[PROBLEM DESCRIPTION]: Filter the lines below, keeping each one that holds "brown".

Segment Start: DATA TO USE

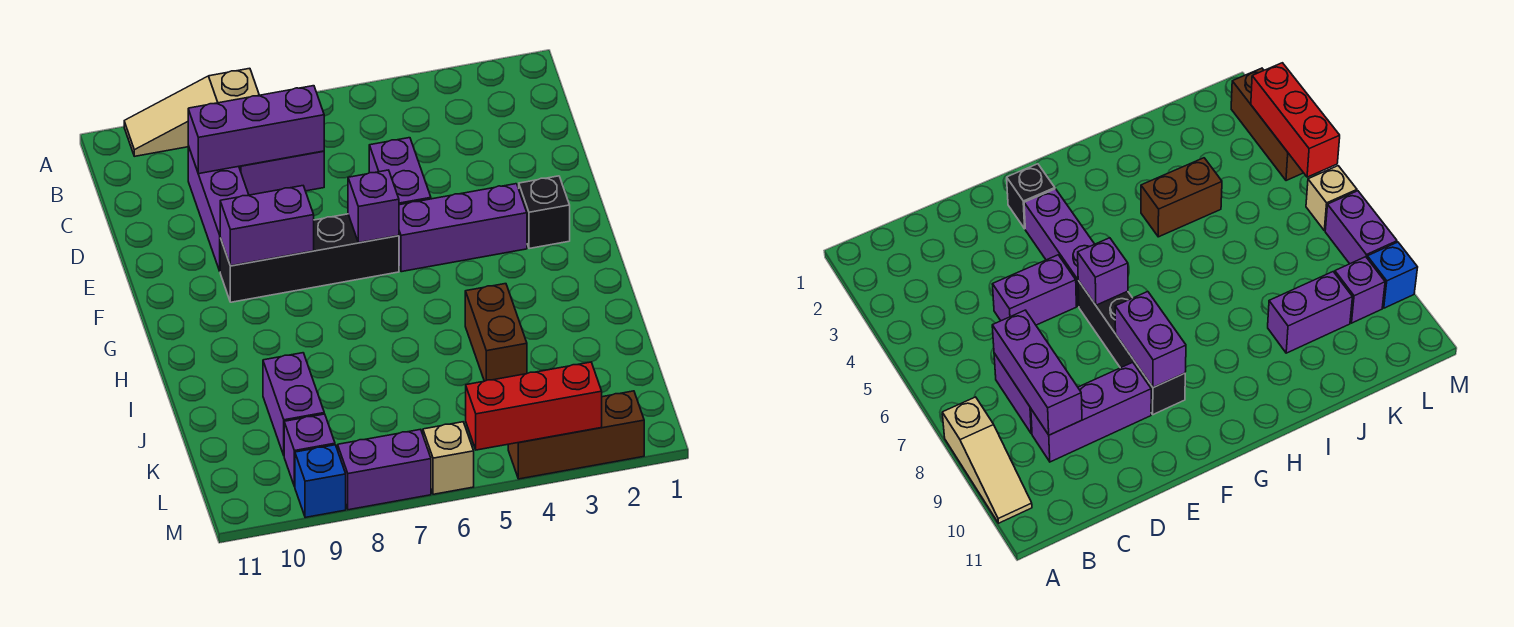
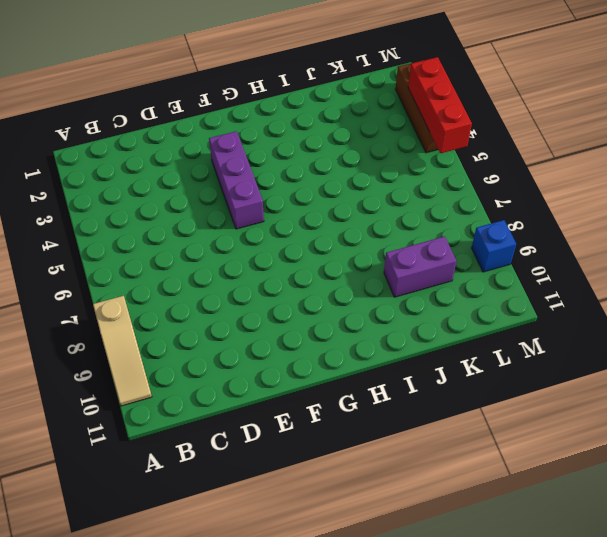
none -> purple brick C7:C8 level 1
none -> purple brick C9:E9 level 1
none -> purple brick D5:E5 level 1

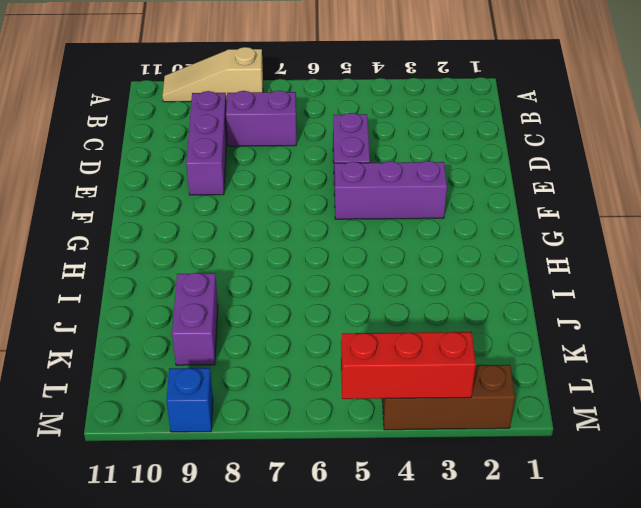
none -> black brick F2 level 1
none -> black brick F6:F9 level 1
none -> brown brick I4:J4 level 1

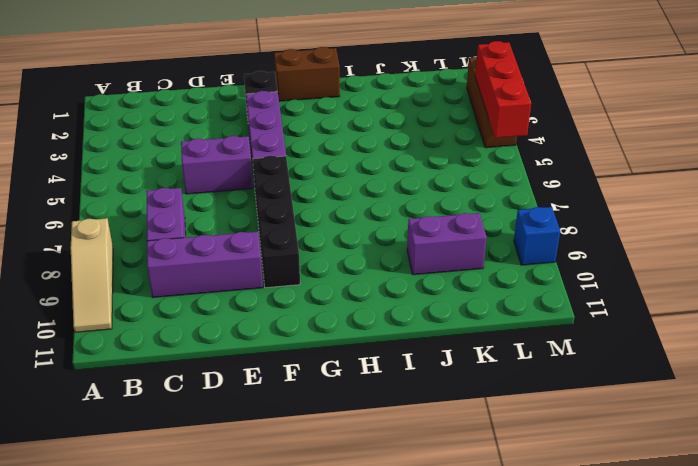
brown brick G1:H1 level 1 -> brown brick I4:J4 level 1
none -> purple brick L9 level 1
none -> tan brick M6 level 1
none -> purple brick M7:M8 level 1

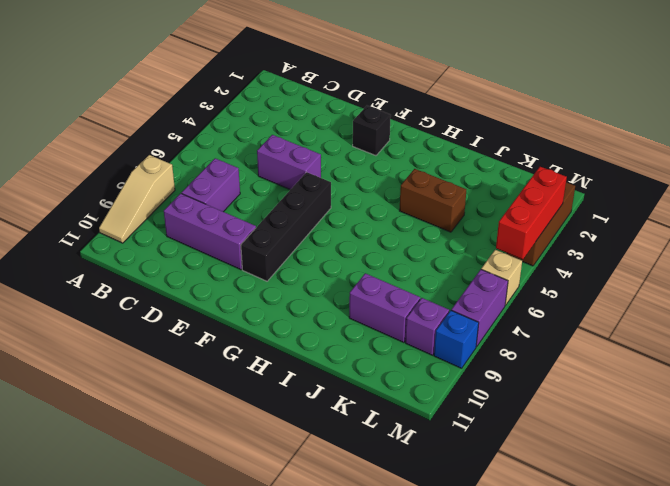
none -> purple brick F3:F5 level 1
none -> purple brick C7:C9 level 2
none -> purple brick F6 level 2

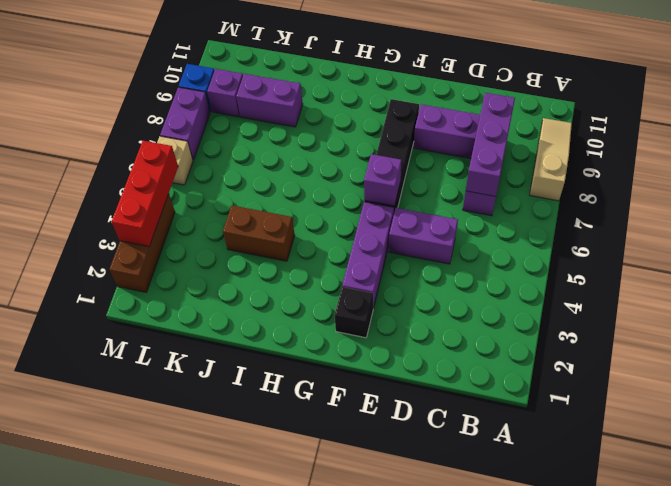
none -> purple brick F8:F9 level 2

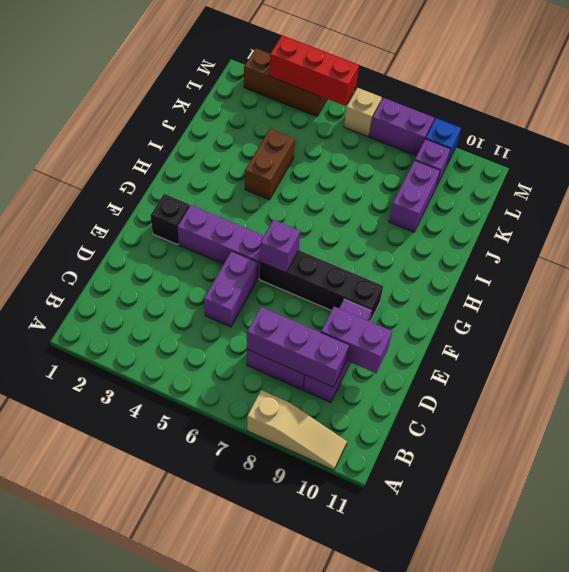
purple brick D9:D10 level 2 -> purple brick F8:F9 level 2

Segment End: DATA TO USE

[ANSWER BELOW]:
none -> brown brick I4:J4 level 1
brown brick G1:H1 level 1 -> brown brick I4:J4 level 1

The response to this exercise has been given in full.